# Problem requirements
From the records below, copy out exactly the lines from the one containing "(411, 221) = (363, 170): turquoise" to the one containing "(813, 310) = (701, 299): white", both included. Add nothing else.

# Data shown
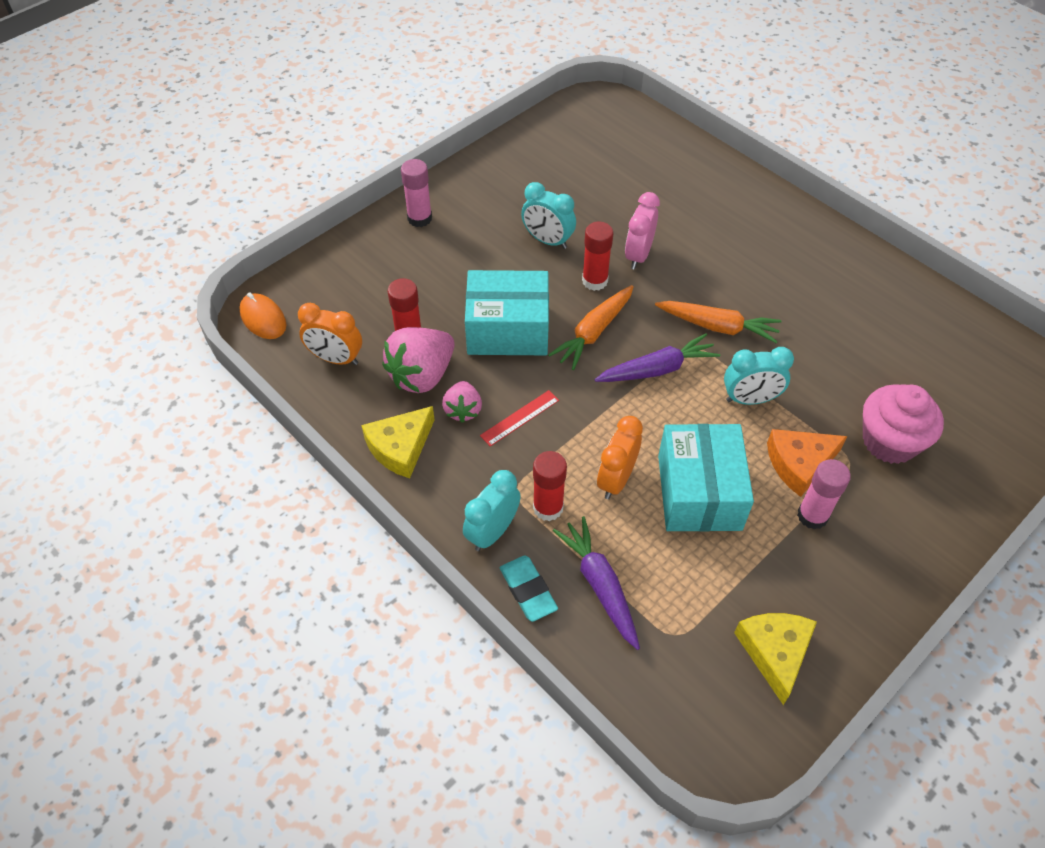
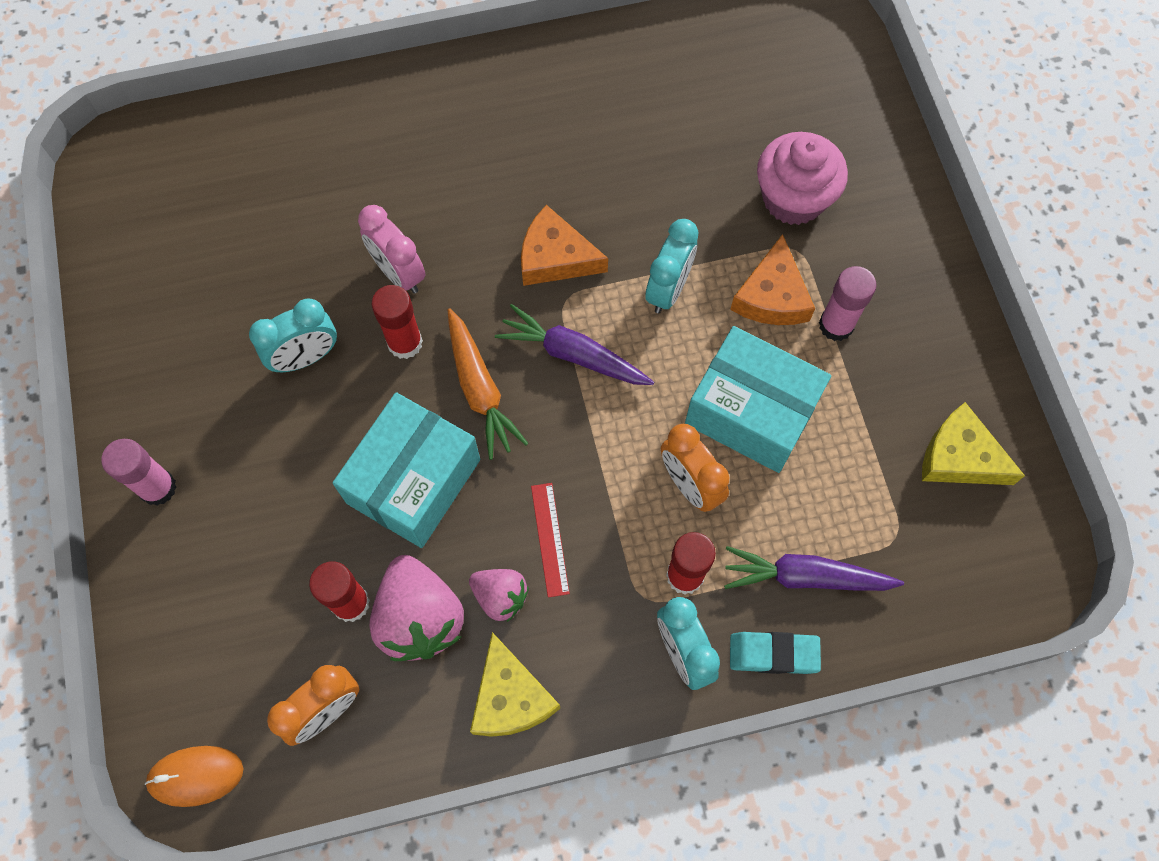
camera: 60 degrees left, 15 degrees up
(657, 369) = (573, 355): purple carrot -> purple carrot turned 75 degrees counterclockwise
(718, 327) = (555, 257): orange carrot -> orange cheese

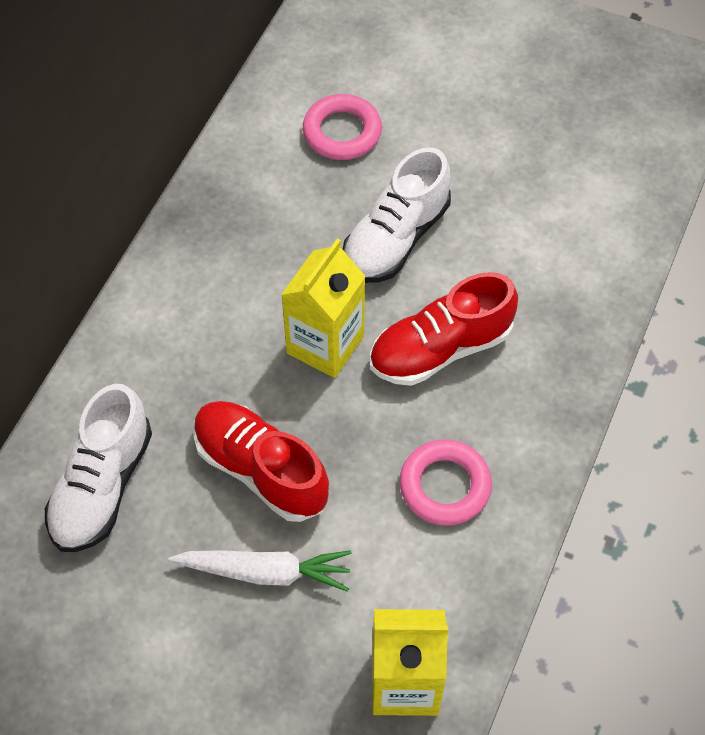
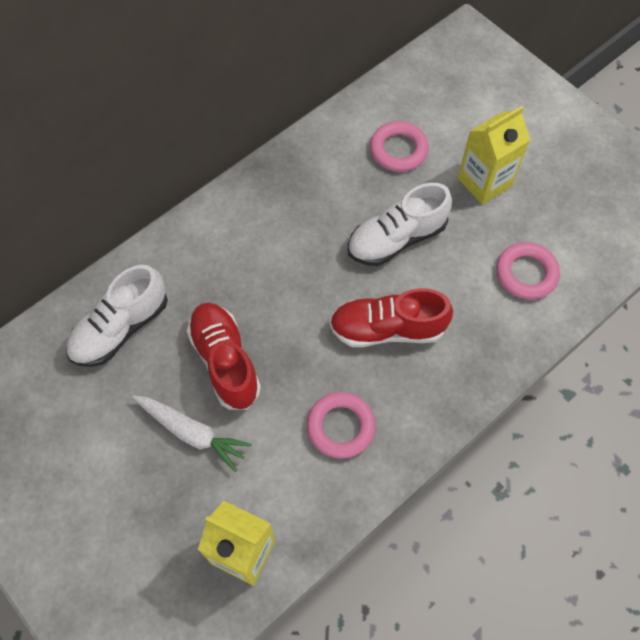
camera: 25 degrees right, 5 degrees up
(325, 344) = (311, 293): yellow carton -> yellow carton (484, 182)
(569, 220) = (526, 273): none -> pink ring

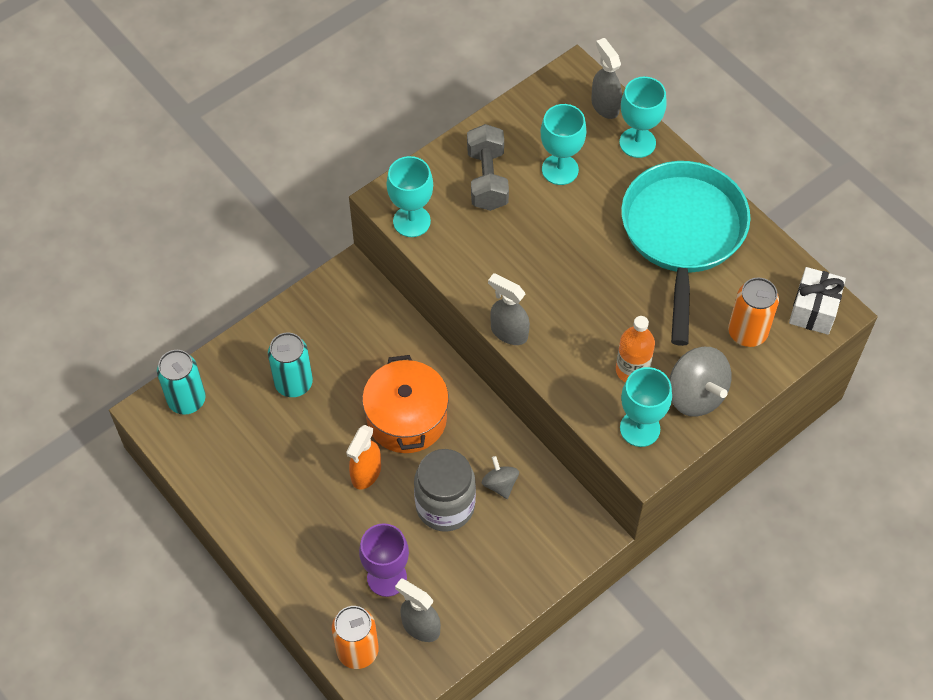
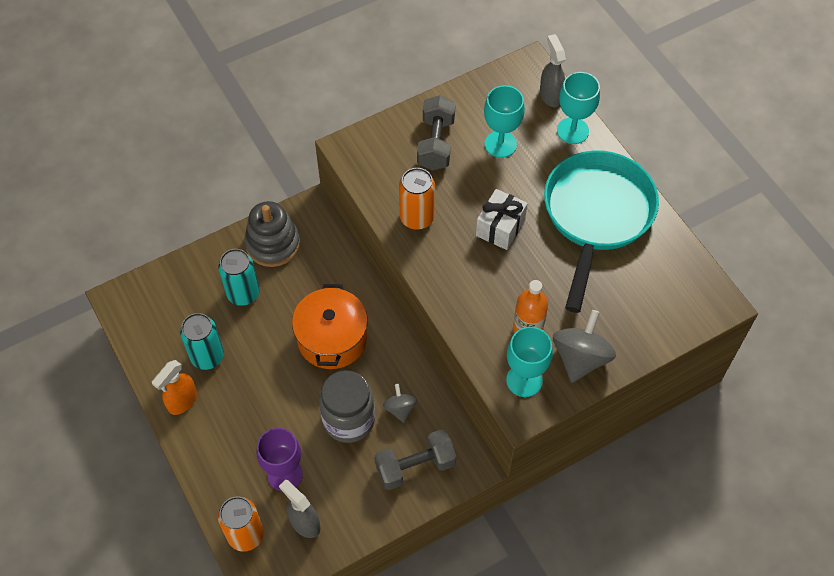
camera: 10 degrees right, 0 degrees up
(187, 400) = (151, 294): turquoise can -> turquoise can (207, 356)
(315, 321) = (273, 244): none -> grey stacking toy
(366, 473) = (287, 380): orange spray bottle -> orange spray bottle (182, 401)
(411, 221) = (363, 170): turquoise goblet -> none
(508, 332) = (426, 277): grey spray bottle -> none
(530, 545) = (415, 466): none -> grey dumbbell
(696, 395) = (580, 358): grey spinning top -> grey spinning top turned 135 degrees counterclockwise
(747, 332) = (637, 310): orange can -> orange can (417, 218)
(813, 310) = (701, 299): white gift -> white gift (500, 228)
==
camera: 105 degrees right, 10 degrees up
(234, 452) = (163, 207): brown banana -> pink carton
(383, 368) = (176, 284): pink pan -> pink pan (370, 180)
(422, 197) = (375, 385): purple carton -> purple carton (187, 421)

# Result of this exercise
(411, 221) = (363, 170): turquoise goblet -> none
(508, 332) = (426, 277): grey spray bottle -> none
(530, 545) = (415, 466): none -> grey dumbbell
(696, 395) = (580, 358): grey spinning top -> grey spinning top turned 135 degrees counterclockwise
(747, 332) = (637, 310): orange can -> orange can (417, 218)
(813, 310) = (701, 299): white gift -> white gift (500, 228)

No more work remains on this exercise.